ACTIVITY:
Copy the lines below verbatim, but only from the line containing "(364, 113) = (218, 317): none" through the end of the data.

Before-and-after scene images
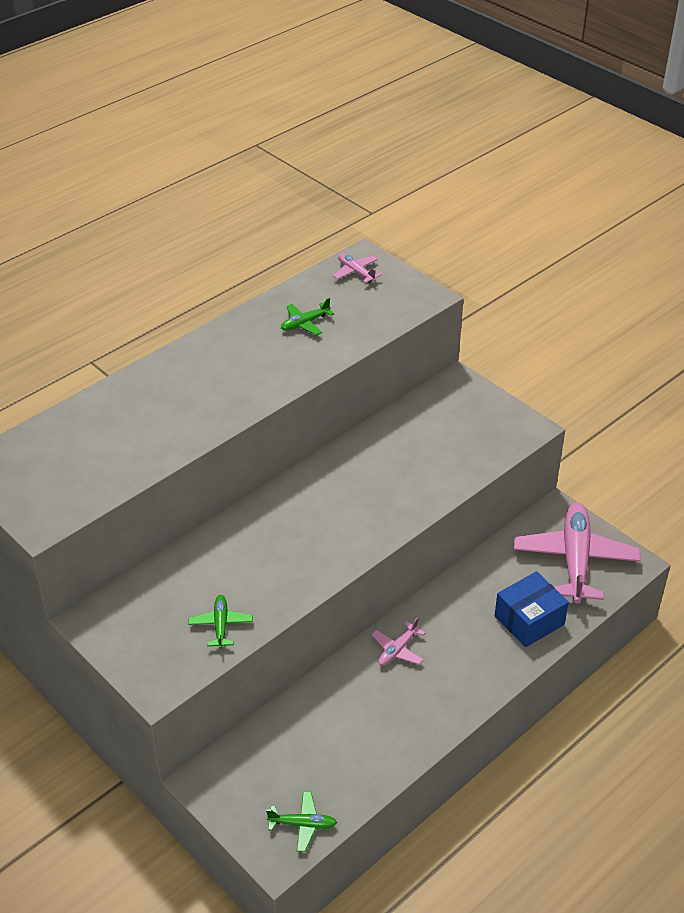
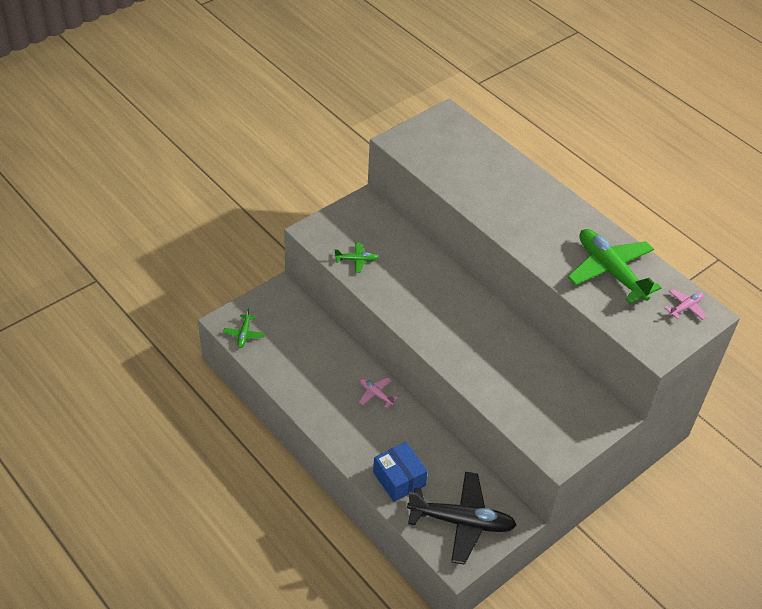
camera: 90 degrees right, 5 degrees up
(305, 323) = (610, 271): green plane -> green plane, size x2.23
(575, 559) = (462, 522): pink plane -> black plane

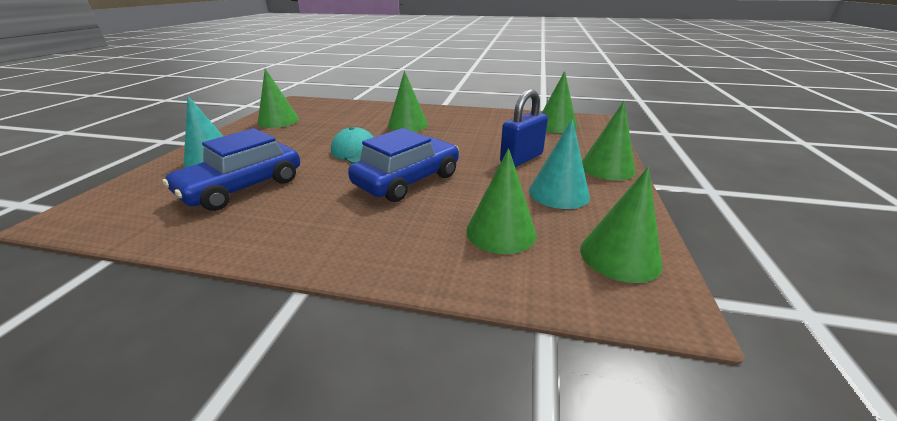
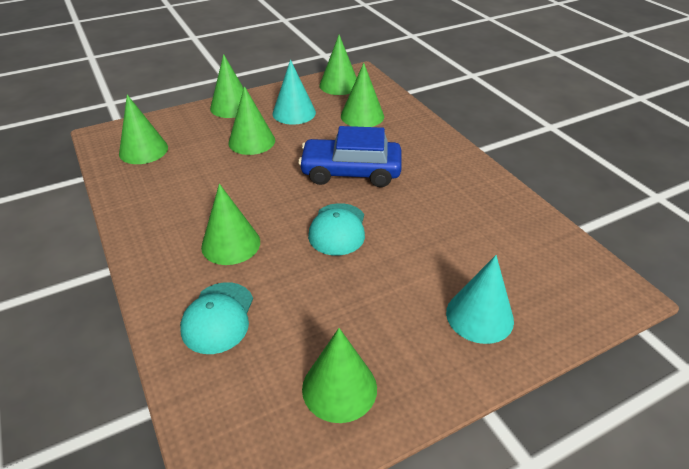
camera: 130 degrees left, 10 degrees up
(243, 187) = (470, 242): blue car -> none
(364, 113) = (218, 317): none -> turquoise cap
(521, 158) = (251, 141): blue padlock -> green cone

RESULT OF THE TASK:
(364, 113) = (218, 317): none -> turquoise cap
(521, 158) = (251, 141): blue padlock -> green cone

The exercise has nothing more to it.